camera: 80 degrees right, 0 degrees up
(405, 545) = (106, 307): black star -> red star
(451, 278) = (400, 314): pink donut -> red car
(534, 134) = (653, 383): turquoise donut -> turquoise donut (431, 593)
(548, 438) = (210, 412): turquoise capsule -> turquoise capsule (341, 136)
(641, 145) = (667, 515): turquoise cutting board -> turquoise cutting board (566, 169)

====================

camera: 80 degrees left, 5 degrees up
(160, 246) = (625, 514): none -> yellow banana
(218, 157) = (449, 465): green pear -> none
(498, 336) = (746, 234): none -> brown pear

====================

**Activity**: Retype only the stretch of lines above starting at the one with "camera: 80 degrees left, 5 degrees up" and stopping at the one with "(498, 336) = (746, 234): none -> brown pear", exactly as written, with both kept.

**Task output**:
camera: 80 degrees left, 5 degrees up
(160, 246) = (625, 514): none -> yellow banana
(218, 157) = (449, 465): green pear -> none
(498, 336) = (746, 234): none -> brown pear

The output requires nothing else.